| PROBLEM STATEMENT |
Copy out all the data, word for word.

RECORDS SHOWN: Begin

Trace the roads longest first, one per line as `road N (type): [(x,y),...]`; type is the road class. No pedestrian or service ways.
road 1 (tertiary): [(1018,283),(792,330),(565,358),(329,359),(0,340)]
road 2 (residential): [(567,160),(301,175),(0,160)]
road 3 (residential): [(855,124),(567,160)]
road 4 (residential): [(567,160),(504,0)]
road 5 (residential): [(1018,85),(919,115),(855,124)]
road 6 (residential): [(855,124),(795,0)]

RECORDS SHOWN: End

| REPLY |
Trace the roads longest first, one per line as `road N (type): [(x,y),...]`; type is the road class. No pedestrian or service ways.
road 1 (tertiary): [(1018,283),(792,330),(565,358),(329,359),(0,340)]
road 2 (residential): [(567,160),(301,175),(0,160)]
road 3 (residential): [(855,124),(567,160)]
road 4 (residential): [(567,160),(504,0)]
road 5 (residential): [(1018,85),(919,115),(855,124)]
road 6 (residential): [(855,124),(795,0)]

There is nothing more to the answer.